Colored object listings
════════

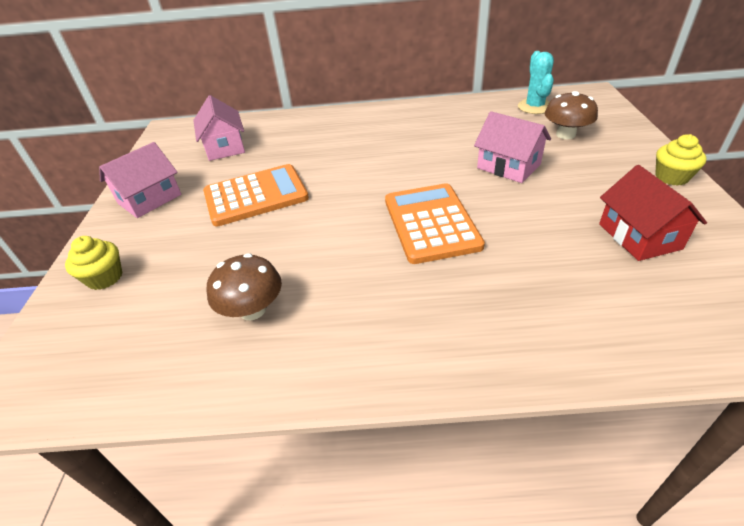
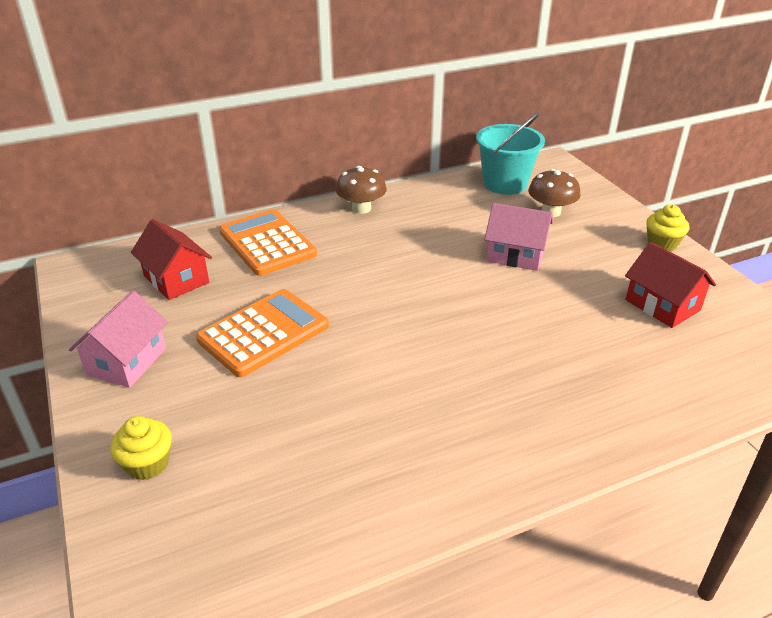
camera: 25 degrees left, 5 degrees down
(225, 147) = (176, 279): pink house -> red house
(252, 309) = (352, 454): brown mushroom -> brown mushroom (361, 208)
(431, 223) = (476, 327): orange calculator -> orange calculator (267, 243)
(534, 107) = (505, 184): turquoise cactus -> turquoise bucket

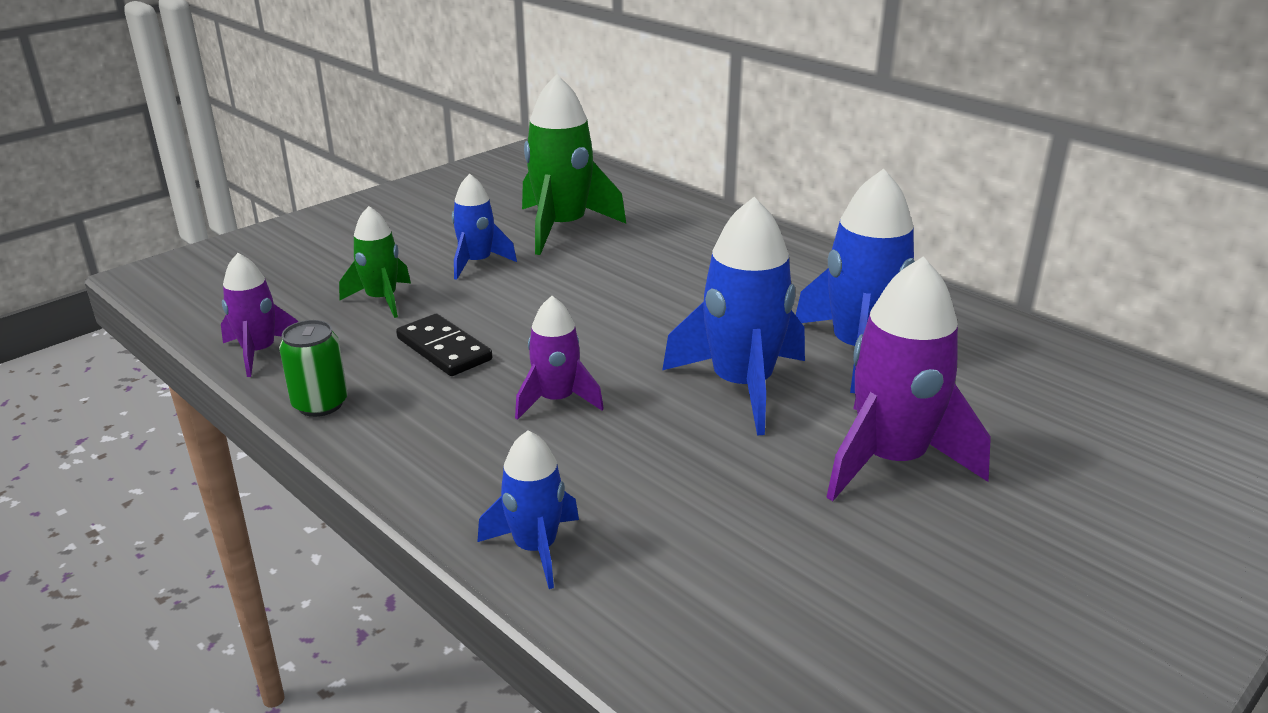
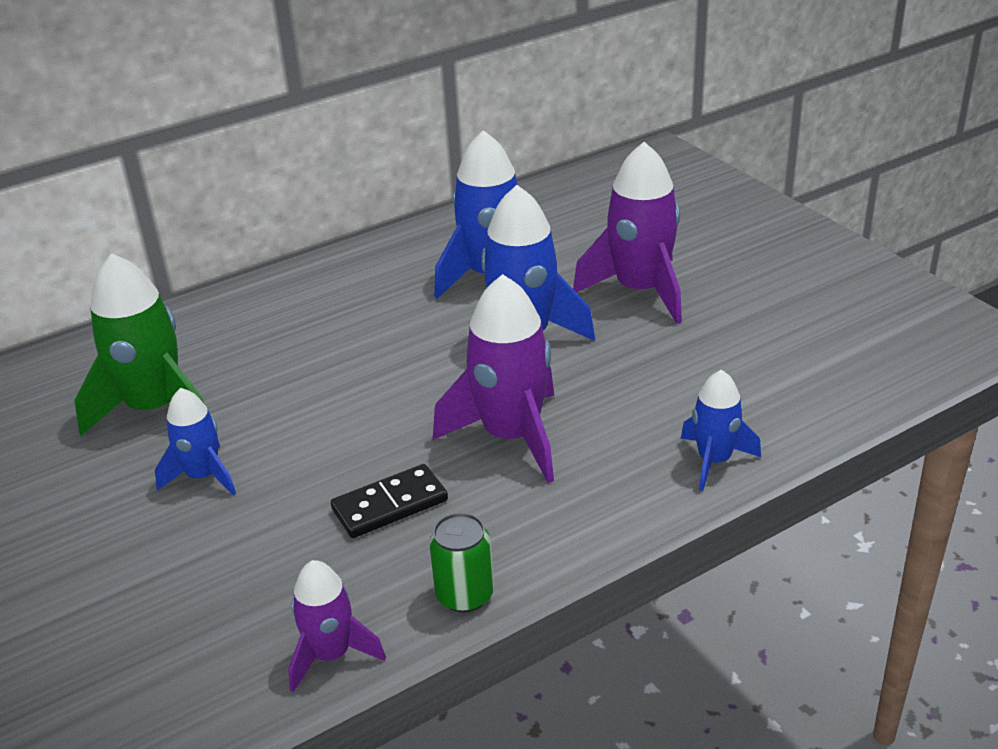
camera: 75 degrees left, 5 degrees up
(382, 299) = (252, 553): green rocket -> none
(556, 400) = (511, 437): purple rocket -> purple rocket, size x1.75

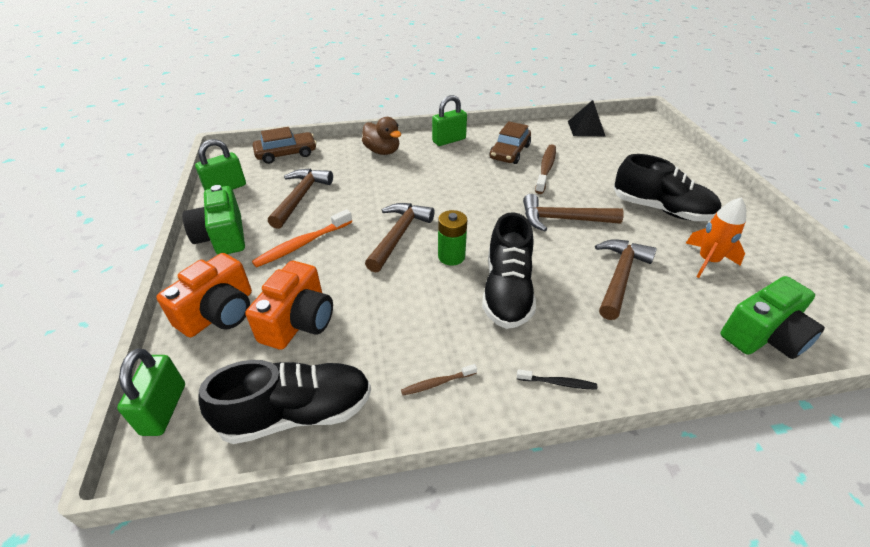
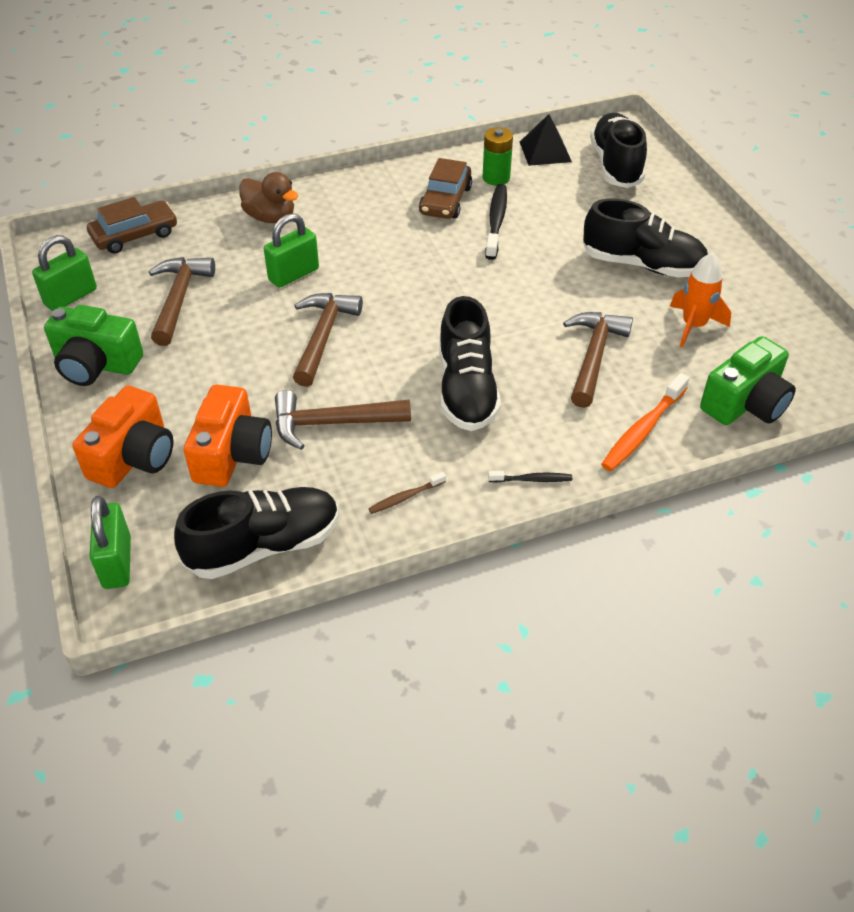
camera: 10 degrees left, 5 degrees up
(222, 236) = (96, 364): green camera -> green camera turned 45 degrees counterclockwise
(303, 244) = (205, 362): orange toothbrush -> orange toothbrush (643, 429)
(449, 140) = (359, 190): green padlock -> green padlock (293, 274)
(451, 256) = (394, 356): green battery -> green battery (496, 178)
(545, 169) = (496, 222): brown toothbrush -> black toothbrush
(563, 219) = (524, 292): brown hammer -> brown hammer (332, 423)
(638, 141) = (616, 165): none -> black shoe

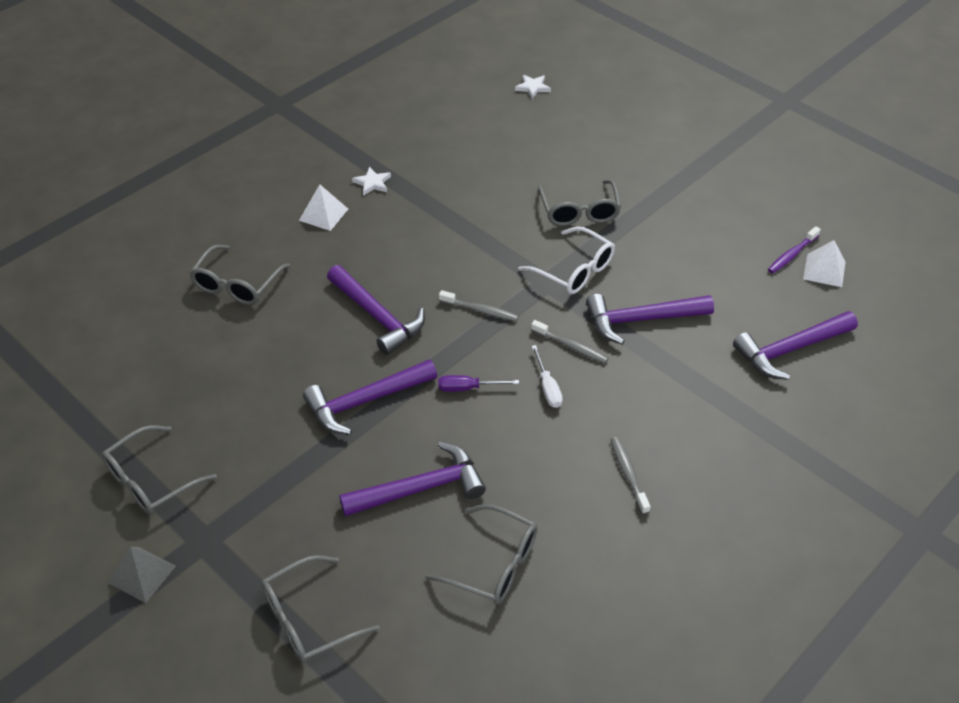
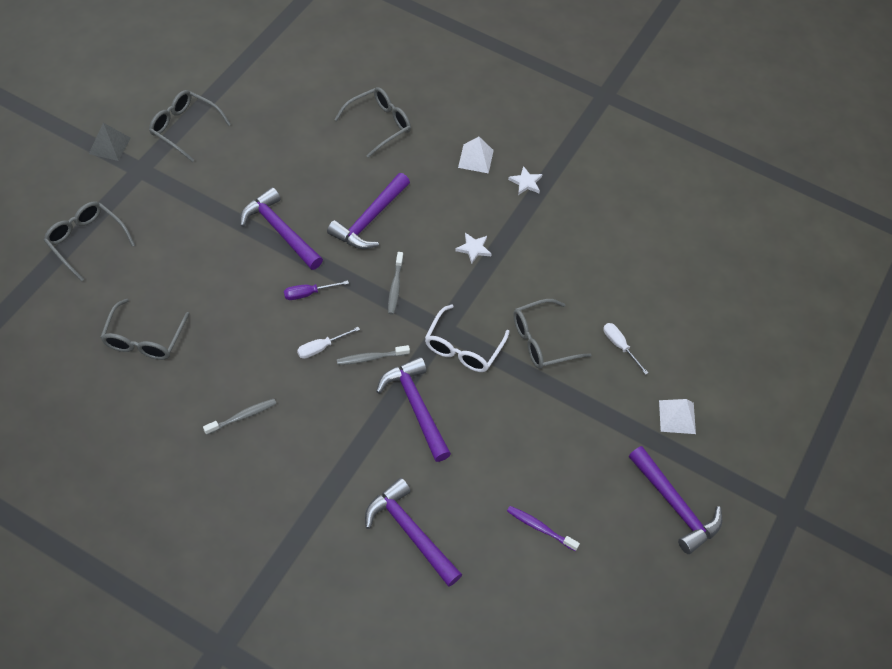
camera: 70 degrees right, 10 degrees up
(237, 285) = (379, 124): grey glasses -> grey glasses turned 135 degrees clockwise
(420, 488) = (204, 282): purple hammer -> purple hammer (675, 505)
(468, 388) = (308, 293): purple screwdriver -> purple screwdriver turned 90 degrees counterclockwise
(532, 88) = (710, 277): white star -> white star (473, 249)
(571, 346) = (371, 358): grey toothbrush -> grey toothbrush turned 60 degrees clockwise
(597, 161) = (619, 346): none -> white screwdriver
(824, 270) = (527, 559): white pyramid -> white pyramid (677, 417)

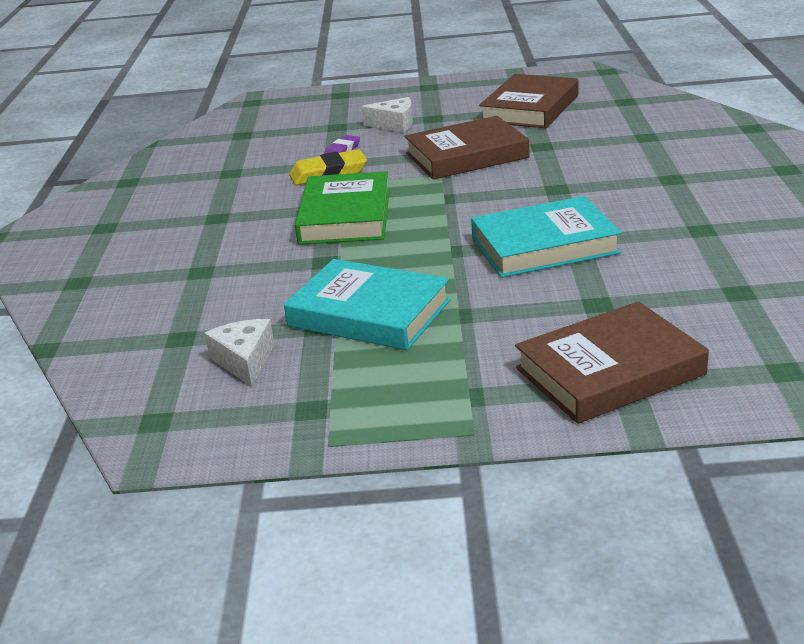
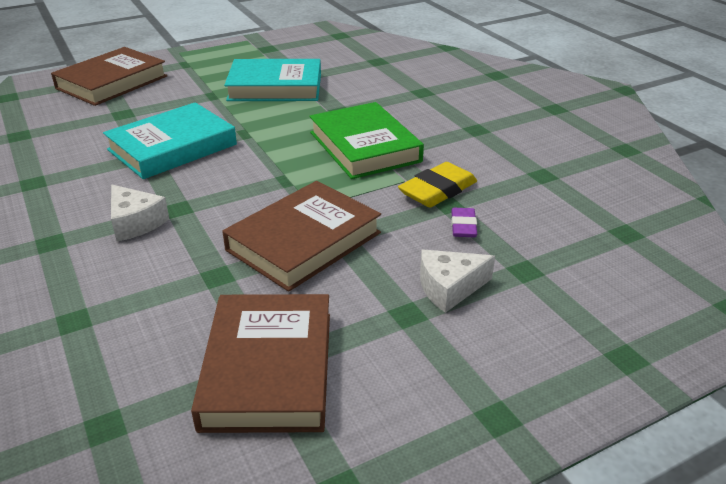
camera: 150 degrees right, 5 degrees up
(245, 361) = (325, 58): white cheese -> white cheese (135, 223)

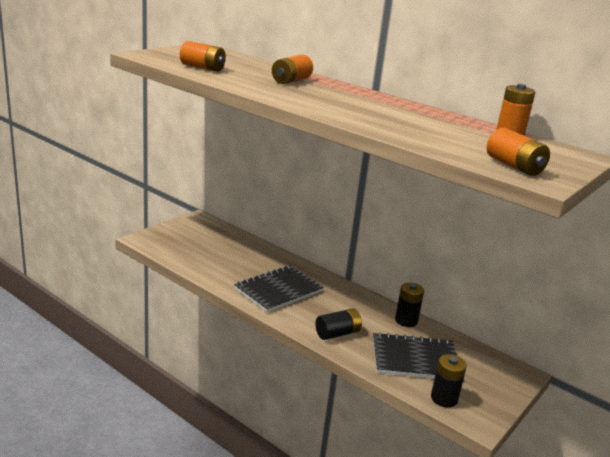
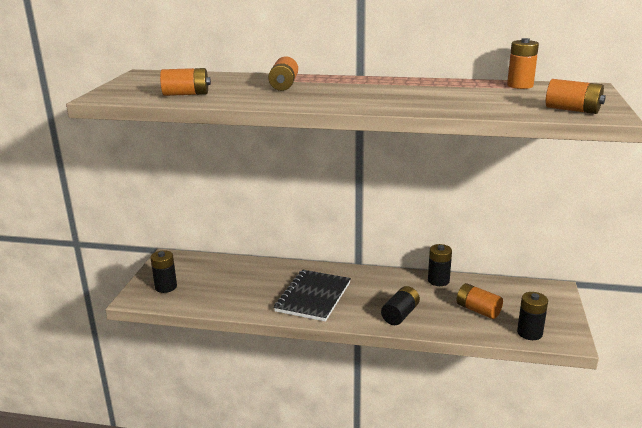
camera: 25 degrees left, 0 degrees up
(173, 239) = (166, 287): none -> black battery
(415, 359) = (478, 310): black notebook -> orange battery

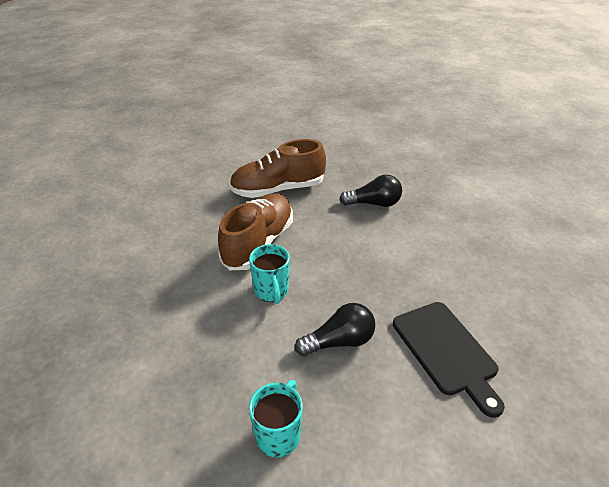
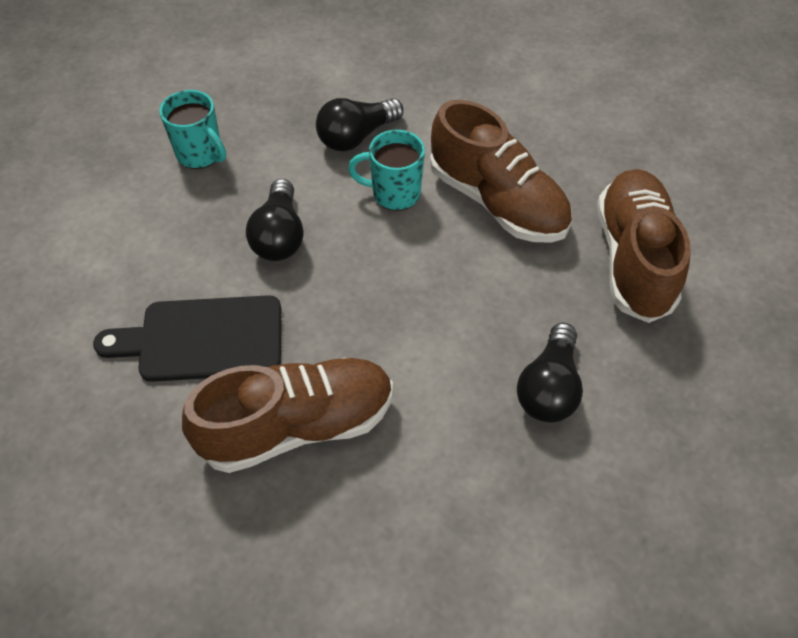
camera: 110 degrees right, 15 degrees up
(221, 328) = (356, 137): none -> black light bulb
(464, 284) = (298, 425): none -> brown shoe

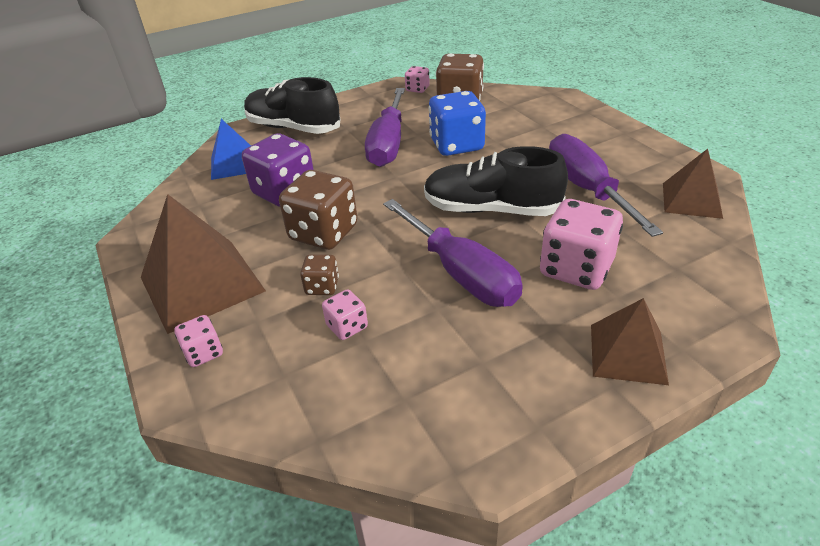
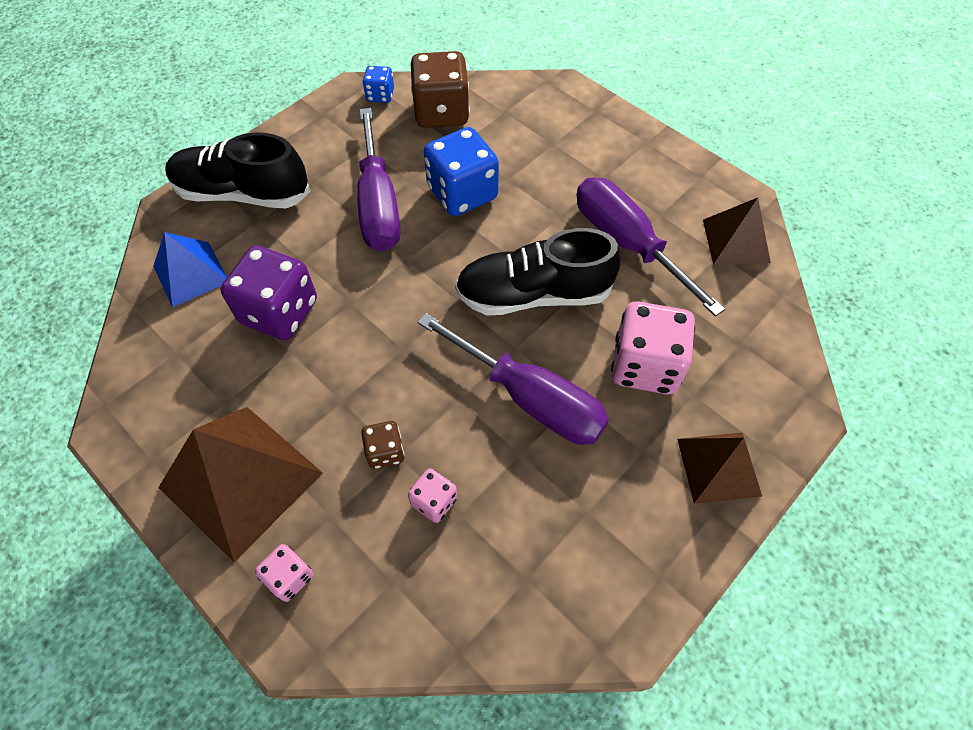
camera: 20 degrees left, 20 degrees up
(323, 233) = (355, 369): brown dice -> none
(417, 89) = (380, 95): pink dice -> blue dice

════════

### Activity
The expected answer is an exact copy of the lines from the one containing "camera: 70 degrees right, 10 degrees up" through the last line of the entries above, both included, without pictures.

### Output below
camera: 70 degrees right, 10 degrees up
(237, 285) = (379, 124): grey glasses -> grey glasses turned 135 degrees clockwise
(420, 488) = (204, 282): purple hammer -> purple hammer (675, 505)
(468, 388) = (308, 293): purple screwdriver -> purple screwdriver turned 90 degrees counterclockwise
(532, 88) = (710, 277): white star -> white star (473, 249)
(571, 346) = (371, 358): grey toothbrush -> grey toothbrush turned 60 degrees clockwise
(597, 161) = (619, 346): none -> white screwdriver
(824, 270) = (527, 559): white pyramid -> white pyramid (677, 417)

camera: 150 degrees right, 5 degrees up
(245, 361) = (325, 58): white cheese -> white cheese (135, 223)

camera: 25 degrees left, 0 degrees up
(173, 239) = (166, 287): none -> black battery
(415, 359) = (478, 310): black notebook -> orange battery

camera: 110 degrees right, 15 degrees up
(221, 328) = (356, 137): none -> black light bulb
(464, 284) = (298, 425): none -> brown shoe

camera: 20 degrees left, 20 degrees up
(323, 233) = (355, 369): brown dice -> none
(417, 89) = (380, 95): pink dice -> blue dice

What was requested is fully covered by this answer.